___ DATA ___
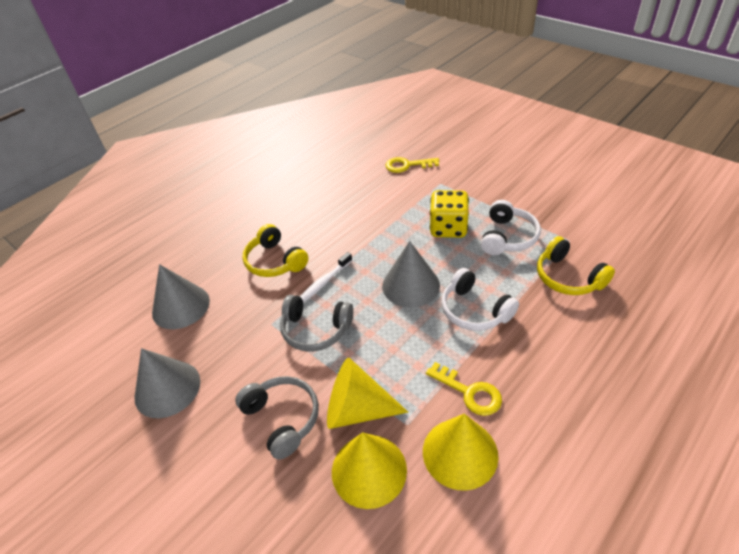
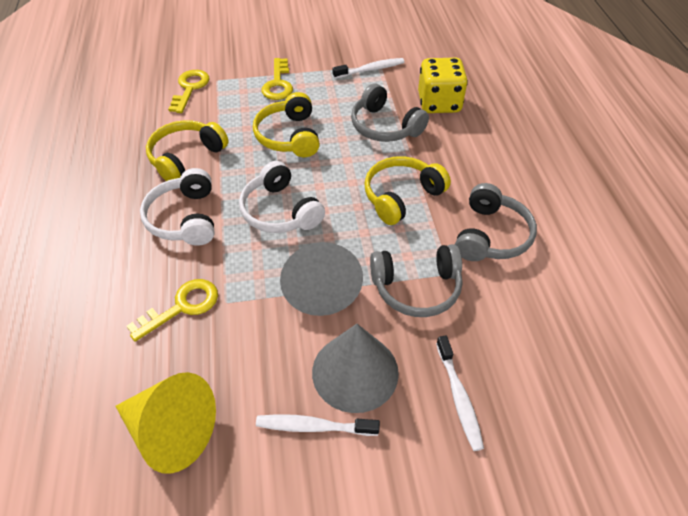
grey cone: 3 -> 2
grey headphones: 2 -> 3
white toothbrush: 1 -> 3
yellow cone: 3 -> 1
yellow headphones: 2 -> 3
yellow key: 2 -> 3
___
_WHAT YOU NEED TO DO:_
This task calls for the number of lines in the entries that contain the string "headphones", with no accompanying text.

_ANSWER BELOW:_
2